> GOAL OF THE EXERCISE
Give the lines again word for word, beginning with the one containing "R1: 10k (N_3, N_6) -> 680 (N_3, N_6)" and ending with the last line of the material below.

> THE DATA
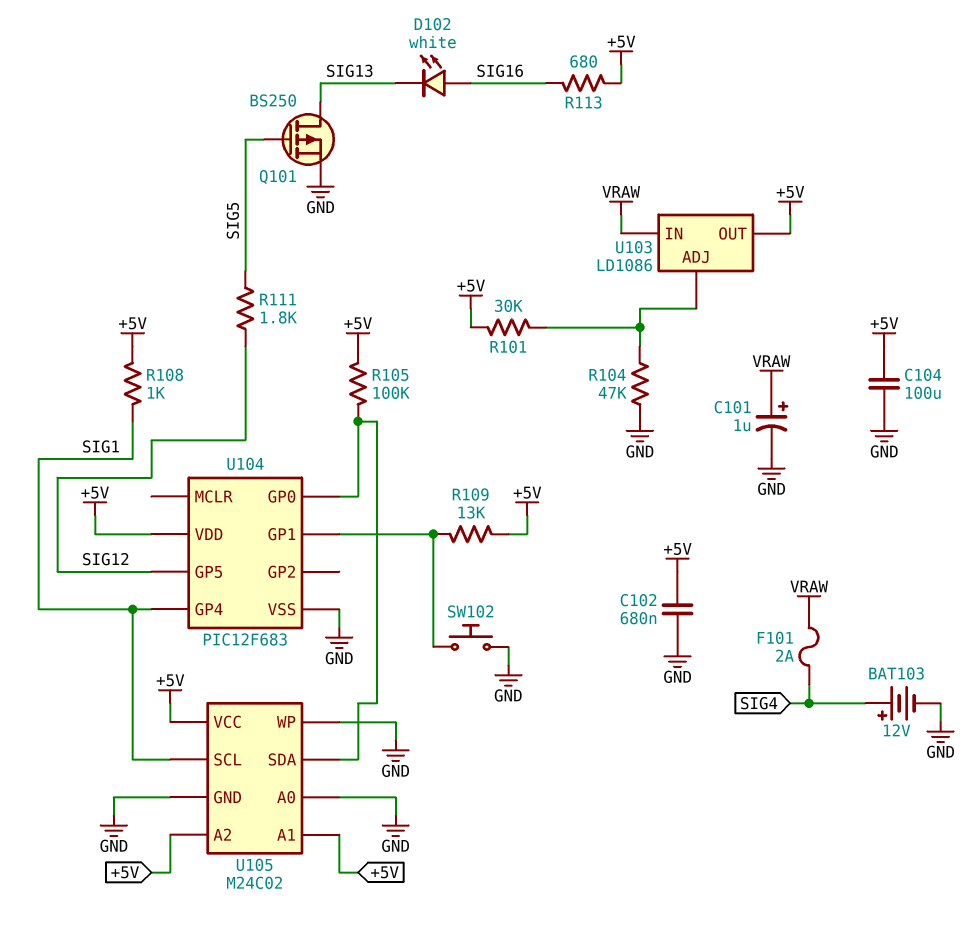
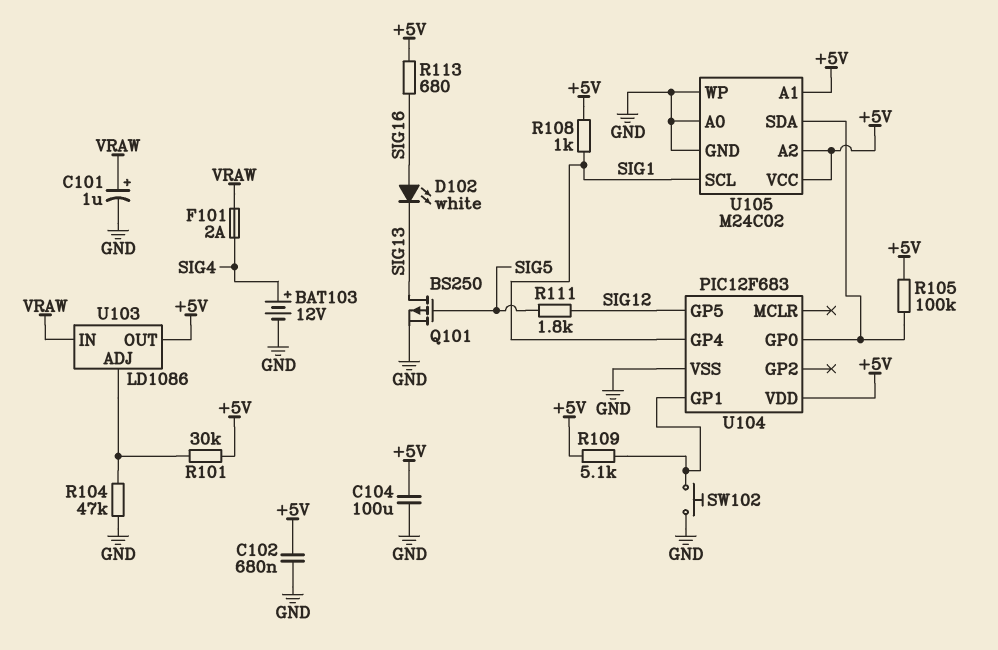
R109: 13k (+5V, U104/GP1) -> 5.1k (+5V, U104/GP1)

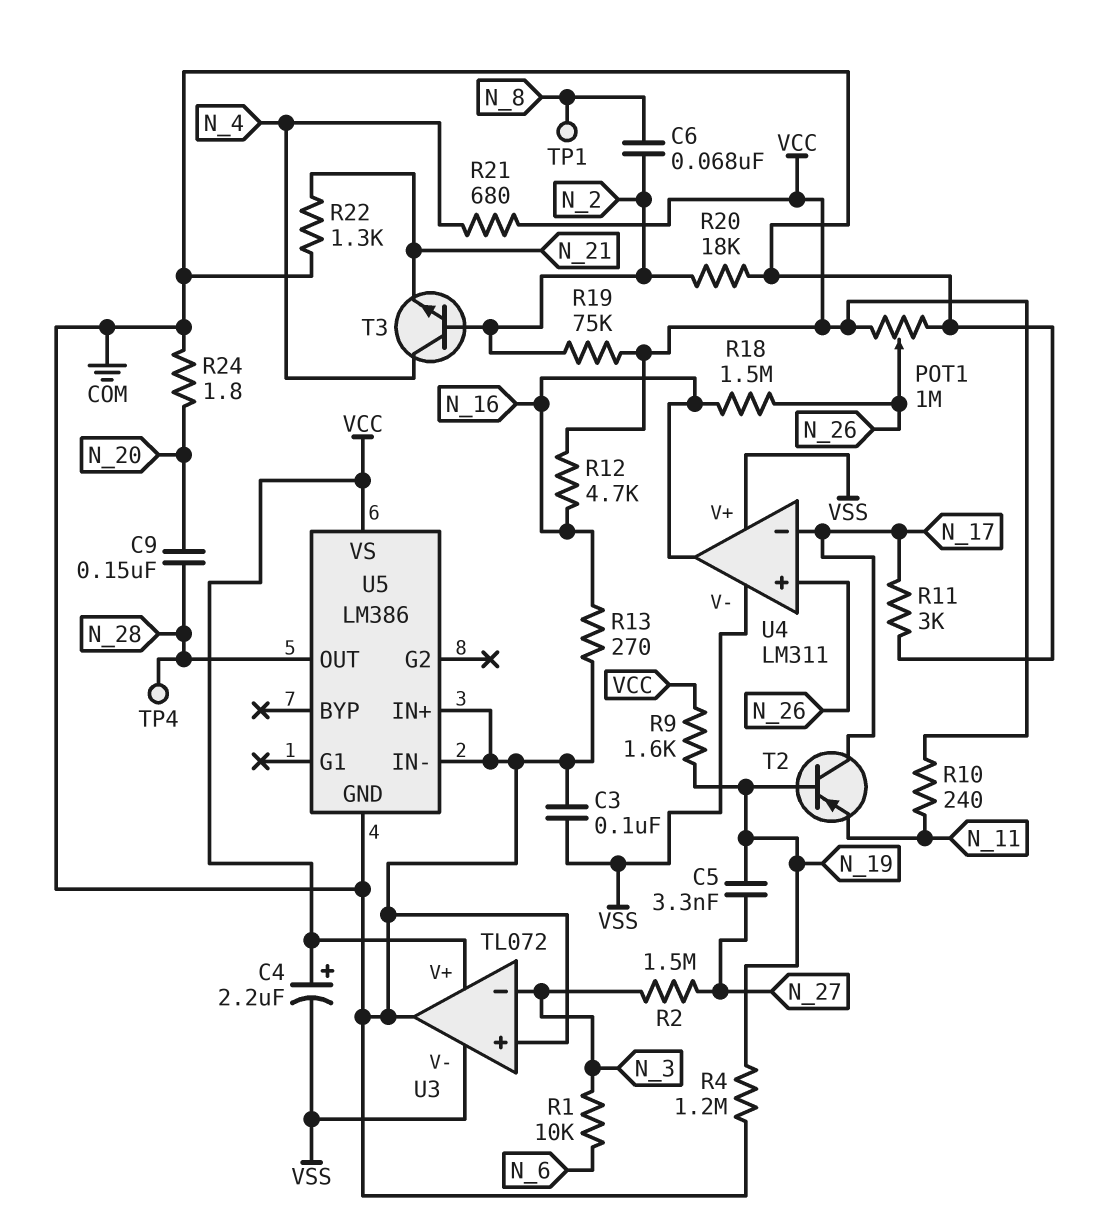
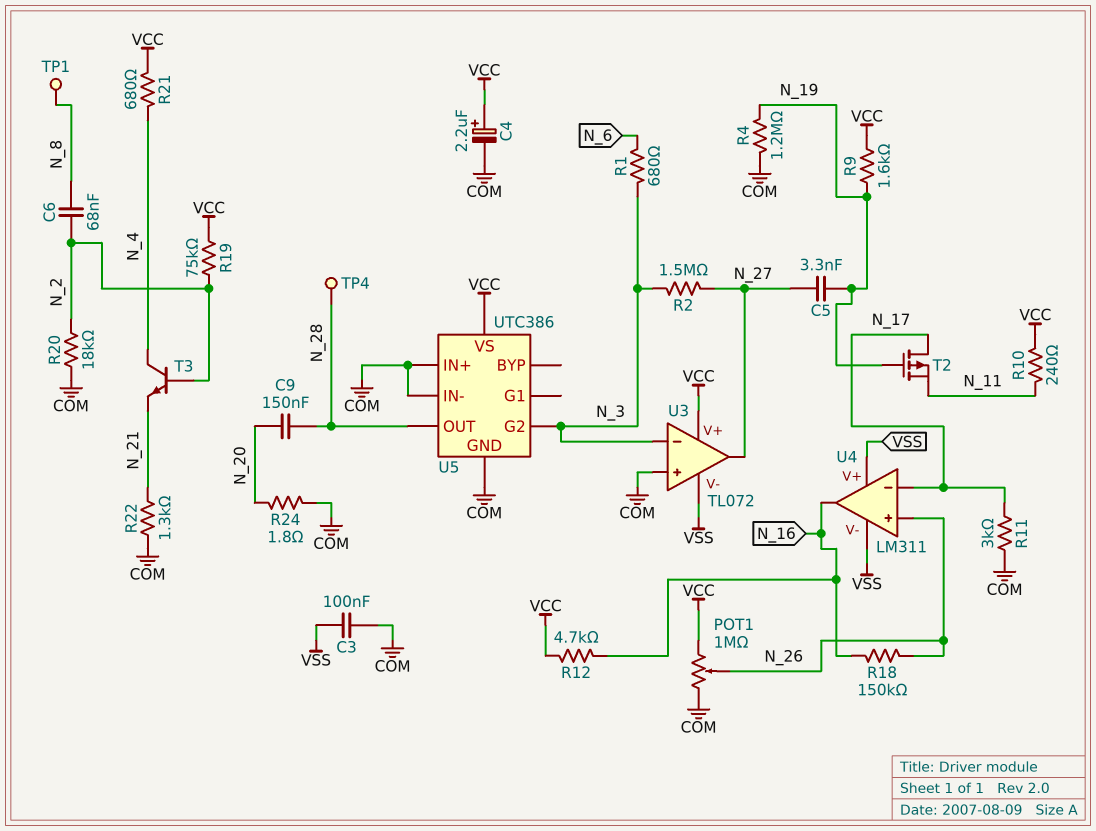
C4: 2.2uF (plus VCC, minus VSS) -> 2.2uF (plus VCC, minus COM)
R1: 10k (N_3, N_6) -> 680 (N_3, N_6)
R13: 270 (COM, N_16) -> none
R18: 1.5M (N_16, N_26) -> 150k (N_16, N_26)
T2: PNP (B N_19, C N_17, E N_11) -> PMOS (G N_19, D N_17, S N_11)
U3 pin out: COM -> N_27
U5: LM386 -> UTC386
U5 pin G2: none -> N_3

> ANSWER TO THIS EXERCISE
R1: 10k (N_3, N_6) -> 680 (N_3, N_6)
R13: 270 (COM, N_16) -> none
R18: 1.5M (N_16, N_26) -> 150k (N_16, N_26)
T2: PNP (B N_19, C N_17, E N_11) -> PMOS (G N_19, D N_17, S N_11)
U3 pin out: COM -> N_27
U5: LM386 -> UTC386
U5 pin G2: none -> N_3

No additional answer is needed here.